======== MATERIALS PROVIDED ========

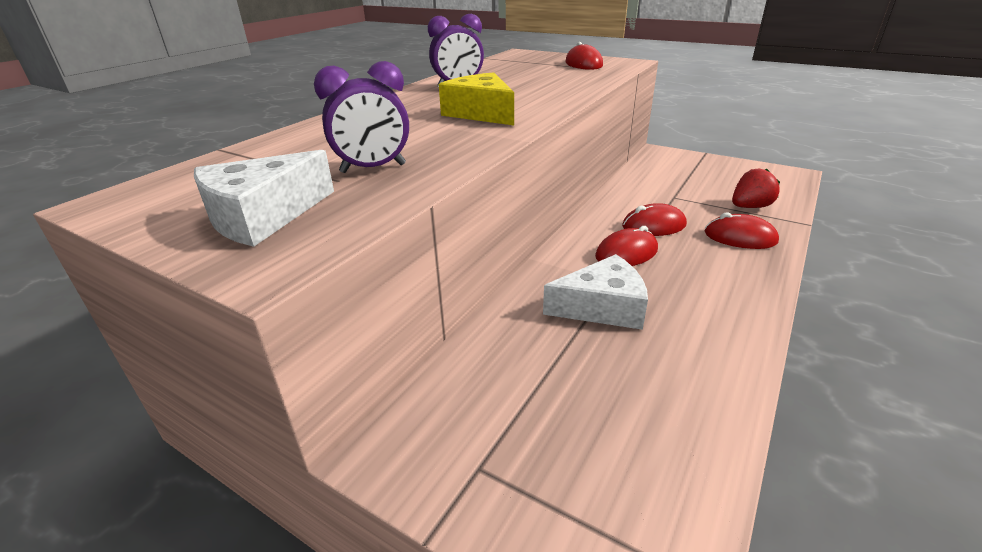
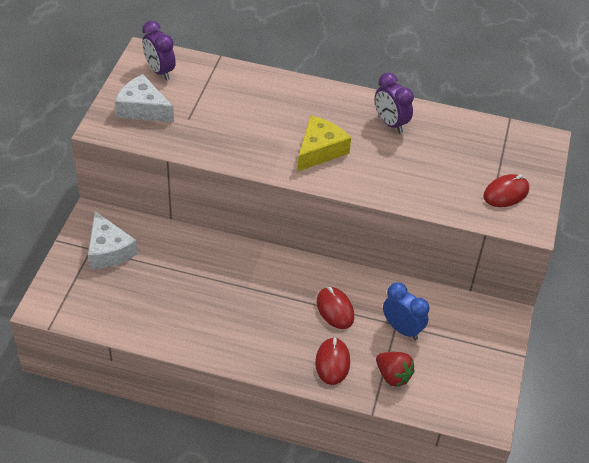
camera: 70 degrees right, 15 degrees up
(373, 168) = (206, 127): purple clock -> purple clock (159, 71)
(602, 307) = (217, 283): white cheese -> white cheese (108, 250)
(626, 253) = (287, 293): red mouse -> none
(681, 195) = (402, 329): none -> blue clock

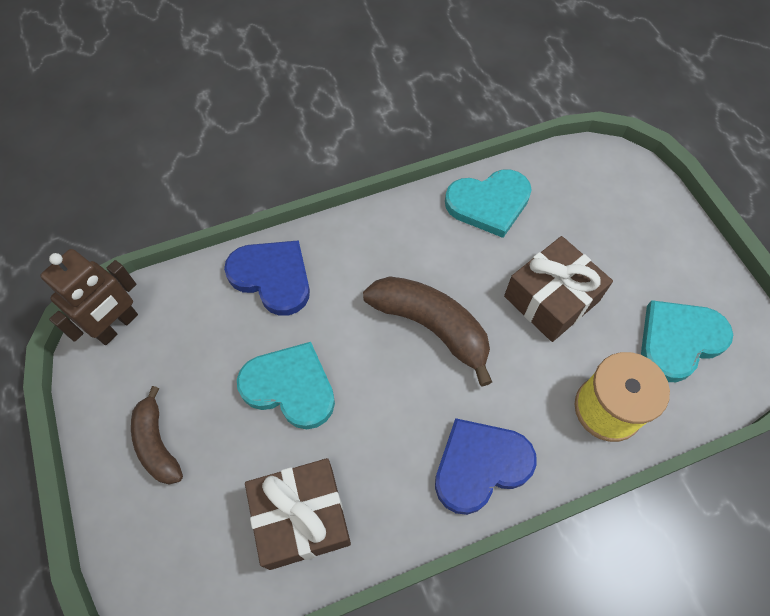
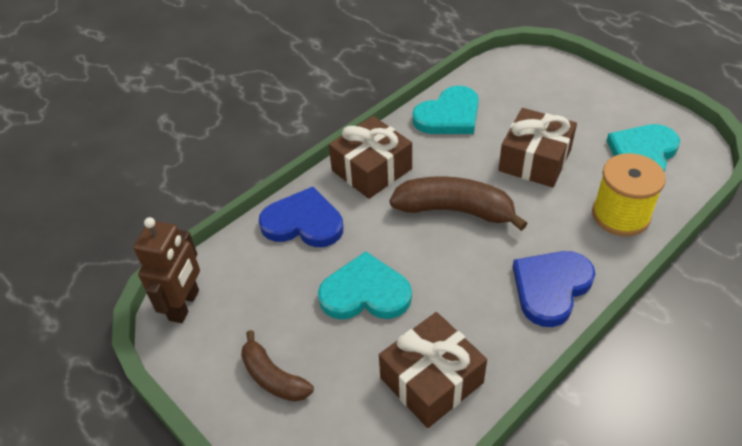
camera: 20 degrees left, 15 degrees down
(372, 241) = (371, 169): none -> brown gift

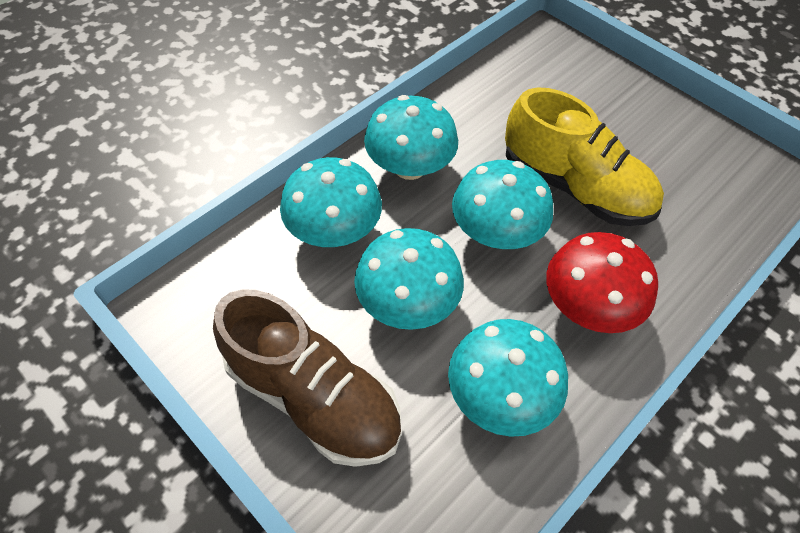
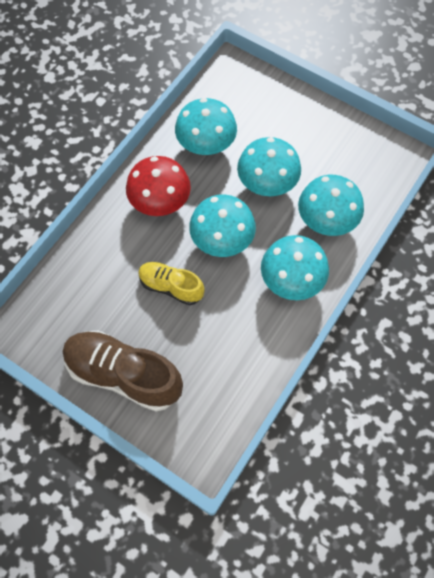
camera: 170 degrees right, 10 degrees up
(313, 397) = (302, 125): brown shoe -> brown shoe (123, 374)
(575, 187) = (171, 287): yellow shoe -> yellow shoe, size x0.59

========

WORK TASK:
Determine how many lines of the listing above include the word "camera", then write only that number.

EXERCISE ANSWER:
3